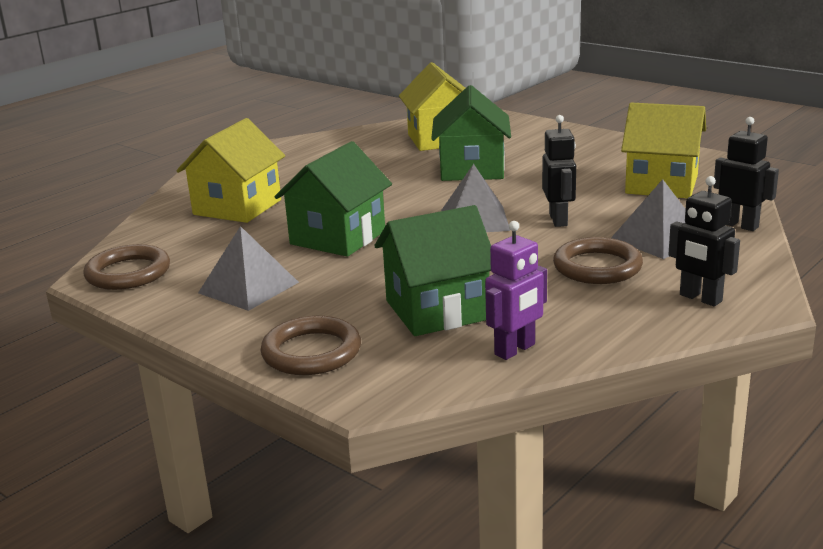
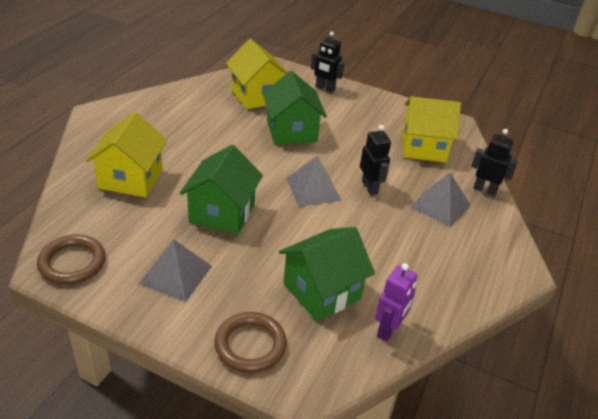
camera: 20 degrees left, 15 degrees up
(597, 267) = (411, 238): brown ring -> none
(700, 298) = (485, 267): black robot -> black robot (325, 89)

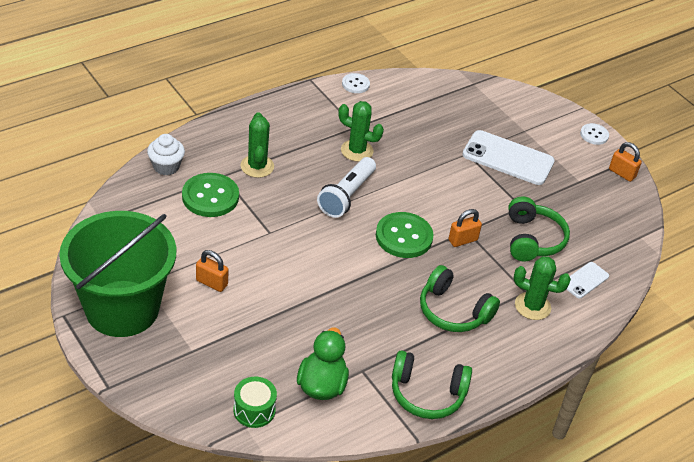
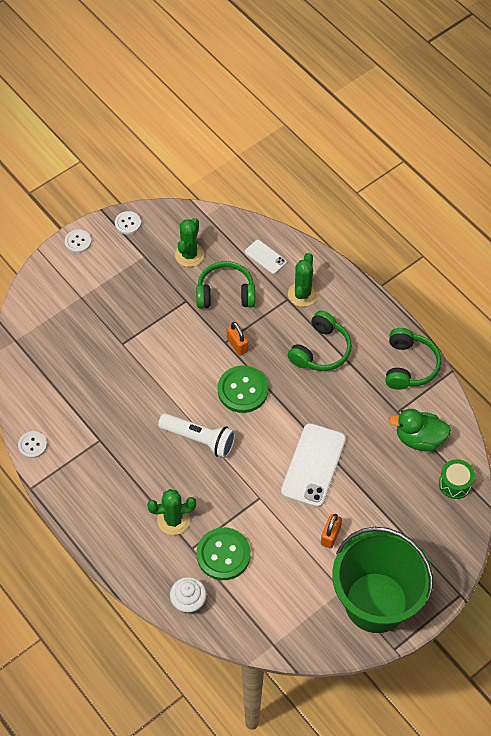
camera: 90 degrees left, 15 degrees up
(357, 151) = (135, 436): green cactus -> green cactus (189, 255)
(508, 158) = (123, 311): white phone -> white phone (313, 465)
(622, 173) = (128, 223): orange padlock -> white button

# What this task involves
Transcribe word for word the lines from the one holding "(508, 158) = (123, 311): white" to the last line of the listing above, inclusive.

# Task result
(508, 158) = (123, 311): white phone -> white phone (313, 465)
(622, 173) = (128, 223): orange padlock -> white button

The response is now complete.